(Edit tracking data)
[Start of Attachment]
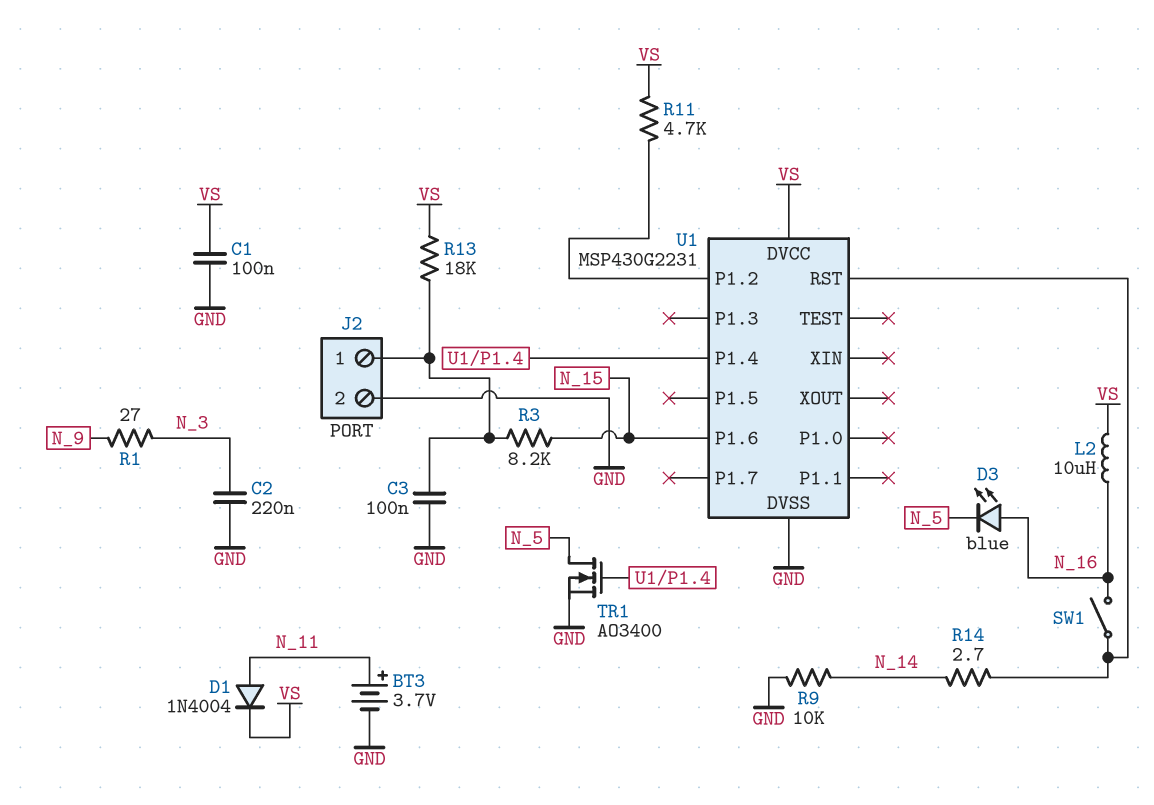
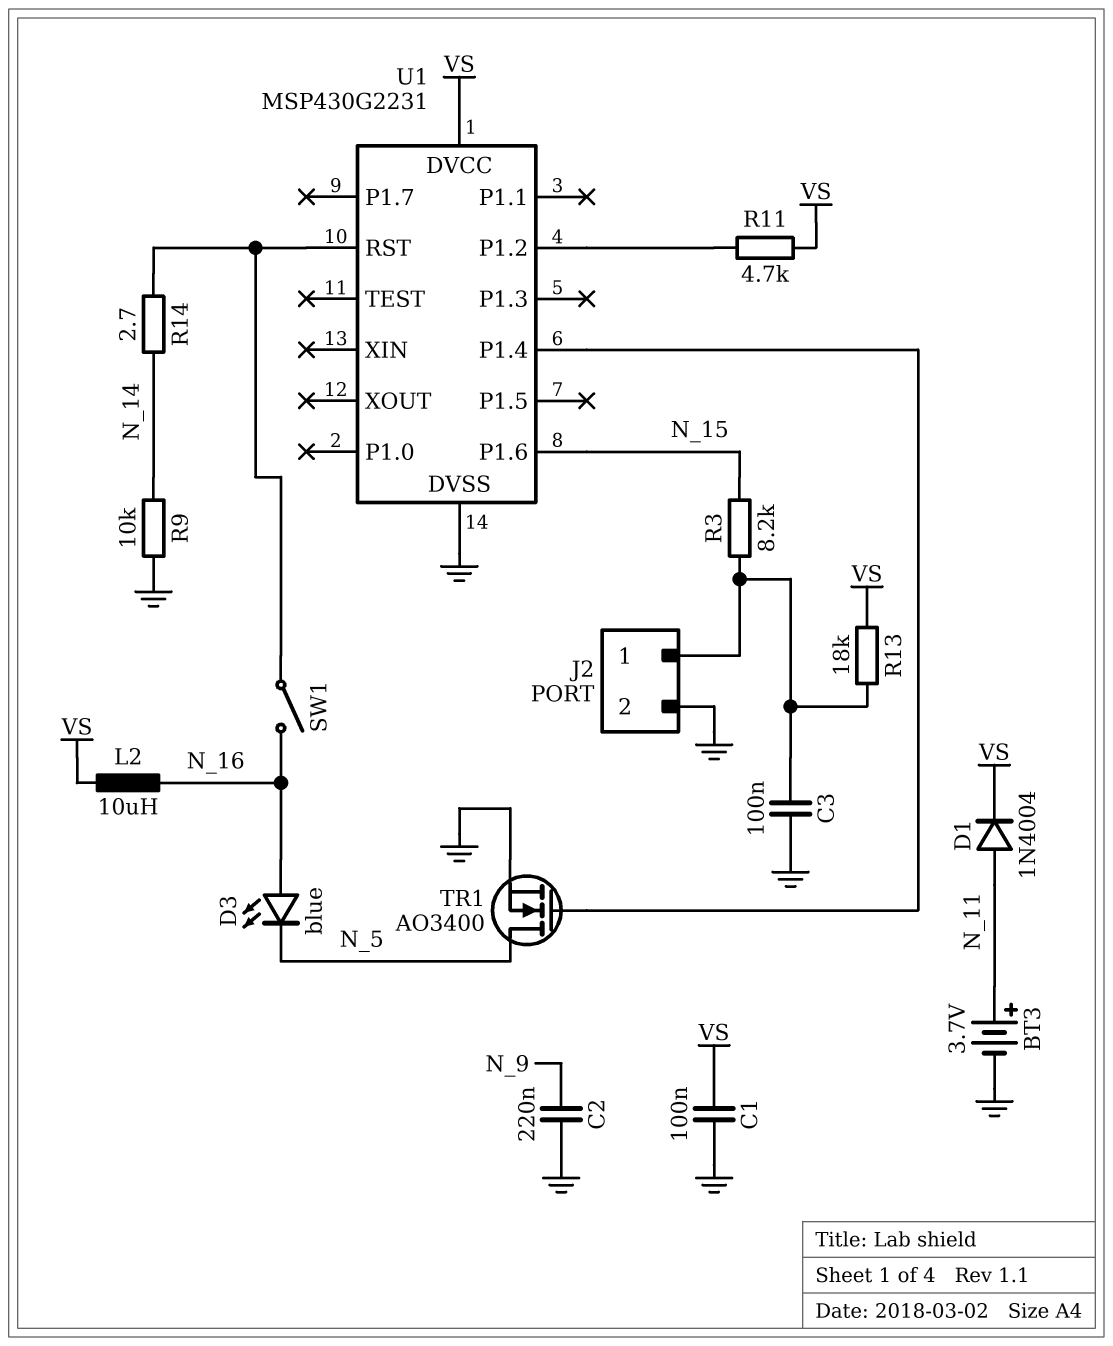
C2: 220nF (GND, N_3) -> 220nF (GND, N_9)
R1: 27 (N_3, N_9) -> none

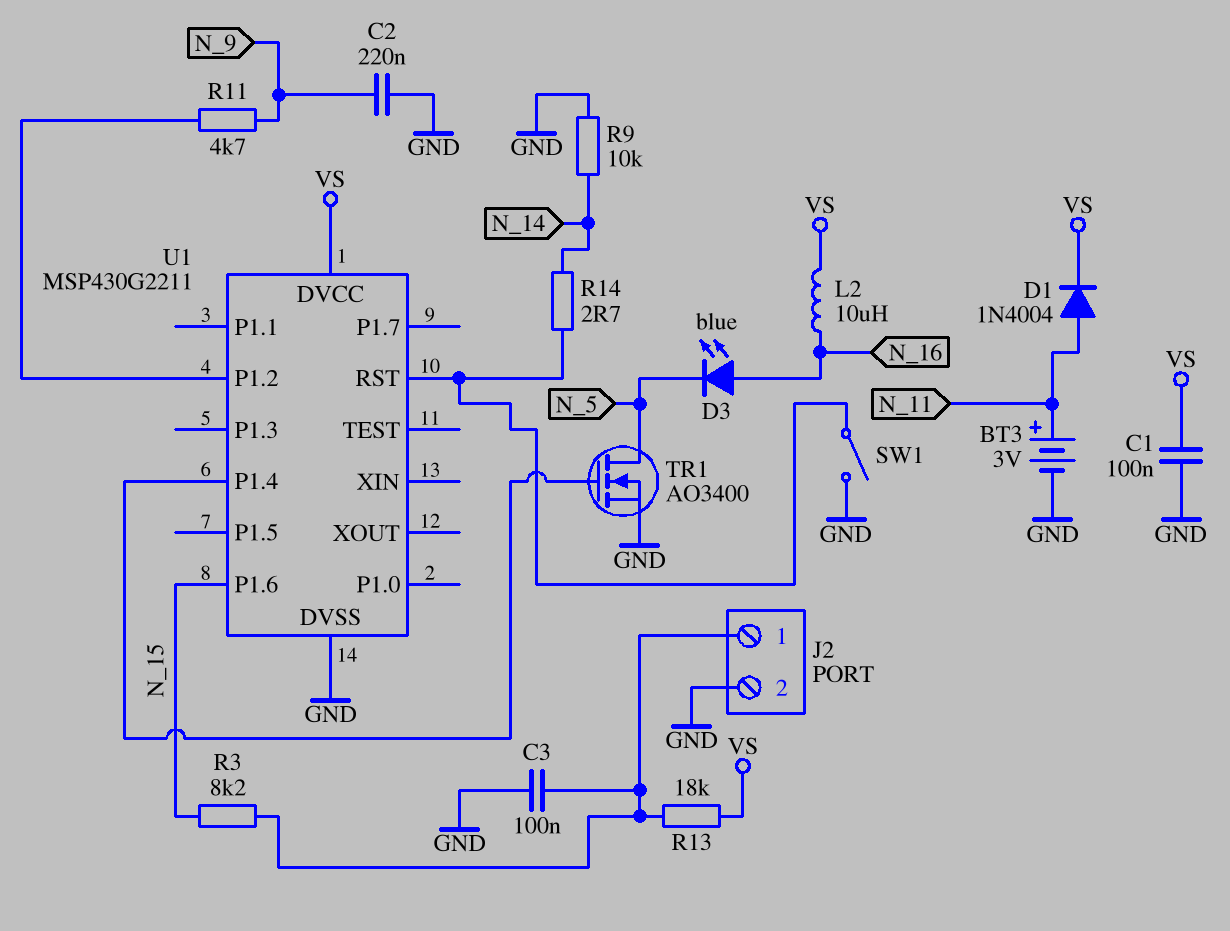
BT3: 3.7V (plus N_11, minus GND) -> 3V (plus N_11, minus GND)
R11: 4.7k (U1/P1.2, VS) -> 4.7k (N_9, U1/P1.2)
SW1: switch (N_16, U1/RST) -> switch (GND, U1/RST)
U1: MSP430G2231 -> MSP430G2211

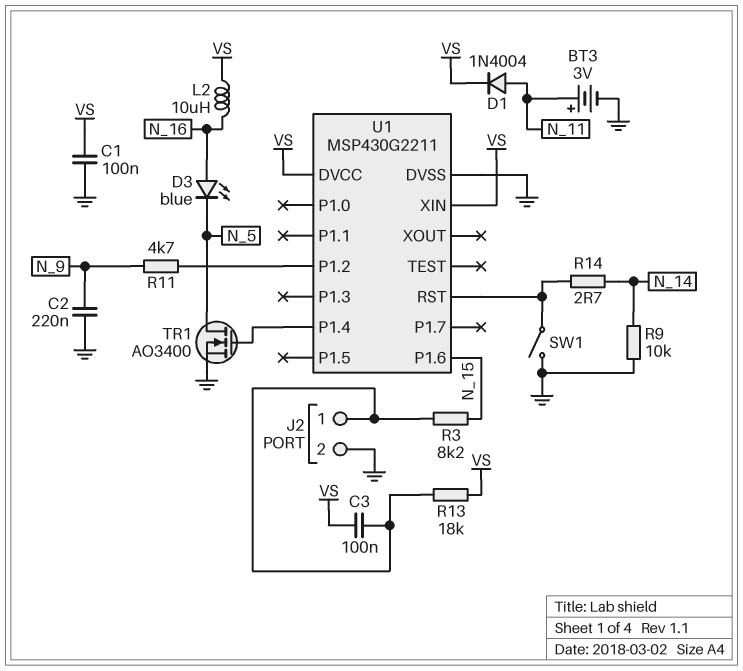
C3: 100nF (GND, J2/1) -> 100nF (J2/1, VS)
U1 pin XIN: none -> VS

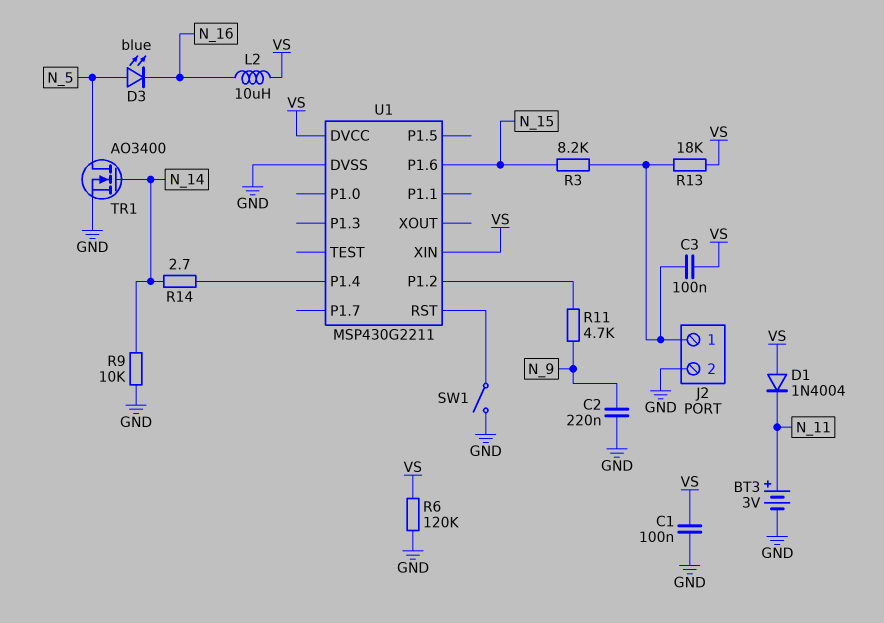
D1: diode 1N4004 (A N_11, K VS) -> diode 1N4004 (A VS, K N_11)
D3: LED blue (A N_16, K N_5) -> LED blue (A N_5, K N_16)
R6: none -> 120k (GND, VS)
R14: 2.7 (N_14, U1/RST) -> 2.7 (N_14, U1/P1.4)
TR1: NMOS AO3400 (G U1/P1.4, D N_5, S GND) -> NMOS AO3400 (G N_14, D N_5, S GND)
[End of Attachment]
= TASK BRIEF =
Transcribe all lines above exactly, skipping pictures.

= ANSWER TO THE PROBLEM =
C2: 220nF (GND, N_3) -> 220nF (GND, N_9)
R1: 27 (N_3, N_9) -> none

BT3: 3.7V (plus N_11, minus GND) -> 3V (plus N_11, minus GND)
R11: 4.7k (U1/P1.2, VS) -> 4.7k (N_9, U1/P1.2)
SW1: switch (N_16, U1/RST) -> switch (GND, U1/RST)
U1: MSP430G2231 -> MSP430G2211

C3: 100nF (GND, J2/1) -> 100nF (J2/1, VS)
U1 pin XIN: none -> VS

D1: diode 1N4004 (A N_11, K VS) -> diode 1N4004 (A VS, K N_11)
D3: LED blue (A N_16, K N_5) -> LED blue (A N_5, K N_16)
R6: none -> 120k (GND, VS)
R14: 2.7 (N_14, U1/RST) -> 2.7 (N_14, U1/P1.4)
TR1: NMOS AO3400 (G U1/P1.4, D N_5, S GND) -> NMOS AO3400 (G N_14, D N_5, S GND)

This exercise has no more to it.